*** Opening Data extract ***
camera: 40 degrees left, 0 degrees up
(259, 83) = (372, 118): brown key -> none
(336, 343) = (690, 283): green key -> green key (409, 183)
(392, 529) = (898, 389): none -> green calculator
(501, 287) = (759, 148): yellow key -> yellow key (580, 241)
*** Closing Data extract ***
*** Opening Data extract ***
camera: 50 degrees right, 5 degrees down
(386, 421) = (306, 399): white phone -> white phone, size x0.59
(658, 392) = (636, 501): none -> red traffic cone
*** Closing Data extract ***
*** Opening Data extract ***
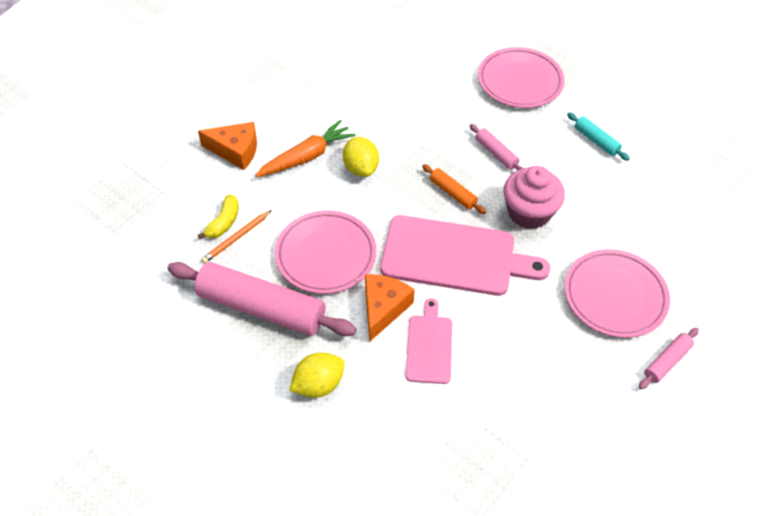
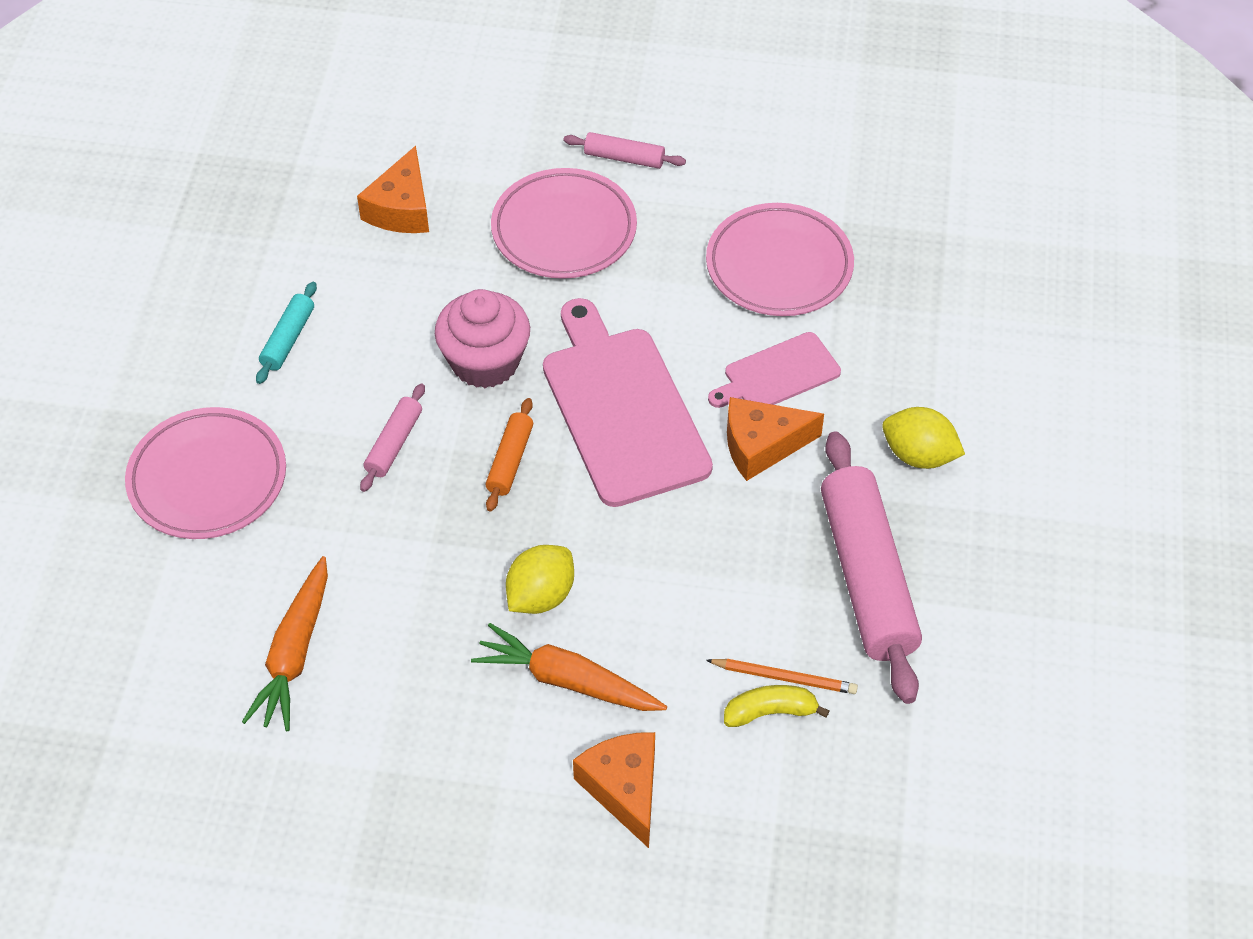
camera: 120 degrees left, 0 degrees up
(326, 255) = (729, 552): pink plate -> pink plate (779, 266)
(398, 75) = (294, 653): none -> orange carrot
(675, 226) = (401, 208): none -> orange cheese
*** Closing Data extract ***
In the listing above, locate the line containing "camera: 50 degrees right, 5 degrees down" and the line containing "(658, 392) = (636, 501): none". Extract those two lines and every line between them, exactly as written, and only those.

camera: 50 degrees right, 5 degrees down
(386, 421) = (306, 399): white phone -> white phone, size x0.59
(658, 392) = (636, 501): none -> red traffic cone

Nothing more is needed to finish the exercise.